Your answer is every line of the material below in which the string "zener" occurs.

%%

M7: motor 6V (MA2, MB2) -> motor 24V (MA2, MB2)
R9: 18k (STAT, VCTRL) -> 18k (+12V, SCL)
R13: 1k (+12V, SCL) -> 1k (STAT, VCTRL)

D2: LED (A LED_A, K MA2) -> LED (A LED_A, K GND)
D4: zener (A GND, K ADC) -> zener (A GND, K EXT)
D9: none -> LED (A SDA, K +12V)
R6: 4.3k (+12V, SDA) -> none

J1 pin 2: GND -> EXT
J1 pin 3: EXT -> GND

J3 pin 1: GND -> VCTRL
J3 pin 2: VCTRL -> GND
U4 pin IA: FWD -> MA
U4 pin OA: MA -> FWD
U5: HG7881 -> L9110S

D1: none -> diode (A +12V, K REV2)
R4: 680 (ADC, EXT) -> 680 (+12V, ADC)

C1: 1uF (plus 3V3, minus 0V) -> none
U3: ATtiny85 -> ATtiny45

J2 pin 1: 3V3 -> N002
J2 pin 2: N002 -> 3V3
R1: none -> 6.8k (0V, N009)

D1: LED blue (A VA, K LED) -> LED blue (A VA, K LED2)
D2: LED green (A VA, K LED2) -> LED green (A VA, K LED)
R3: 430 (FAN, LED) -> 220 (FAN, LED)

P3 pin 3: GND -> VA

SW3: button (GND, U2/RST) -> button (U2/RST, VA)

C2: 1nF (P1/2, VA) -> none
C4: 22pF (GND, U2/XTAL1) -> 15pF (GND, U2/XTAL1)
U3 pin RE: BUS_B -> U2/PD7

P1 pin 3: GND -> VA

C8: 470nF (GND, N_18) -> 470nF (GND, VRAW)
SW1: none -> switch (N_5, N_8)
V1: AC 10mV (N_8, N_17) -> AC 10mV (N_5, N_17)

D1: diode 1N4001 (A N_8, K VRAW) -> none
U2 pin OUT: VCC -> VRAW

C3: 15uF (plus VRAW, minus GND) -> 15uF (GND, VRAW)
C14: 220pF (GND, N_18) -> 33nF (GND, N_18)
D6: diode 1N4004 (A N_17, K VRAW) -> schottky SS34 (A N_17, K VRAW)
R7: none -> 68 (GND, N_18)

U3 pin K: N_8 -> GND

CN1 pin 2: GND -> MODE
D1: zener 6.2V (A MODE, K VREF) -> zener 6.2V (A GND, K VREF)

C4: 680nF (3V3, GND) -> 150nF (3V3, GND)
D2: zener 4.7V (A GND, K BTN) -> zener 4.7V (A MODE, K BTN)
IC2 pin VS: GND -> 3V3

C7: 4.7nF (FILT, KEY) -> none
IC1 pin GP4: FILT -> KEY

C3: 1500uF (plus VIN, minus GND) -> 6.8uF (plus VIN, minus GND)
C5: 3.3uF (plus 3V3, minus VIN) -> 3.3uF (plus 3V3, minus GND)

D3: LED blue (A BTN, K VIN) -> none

%%

Exercise answer:
D4: zener (A GND, K ADC) -> zener (A GND, K EXT)
D1: zener 6.2V (A MODE, K VREF) -> zener 6.2V (A GND, K VREF)
D2: zener 4.7V (A GND, K BTN) -> zener 4.7V (A MODE, K BTN)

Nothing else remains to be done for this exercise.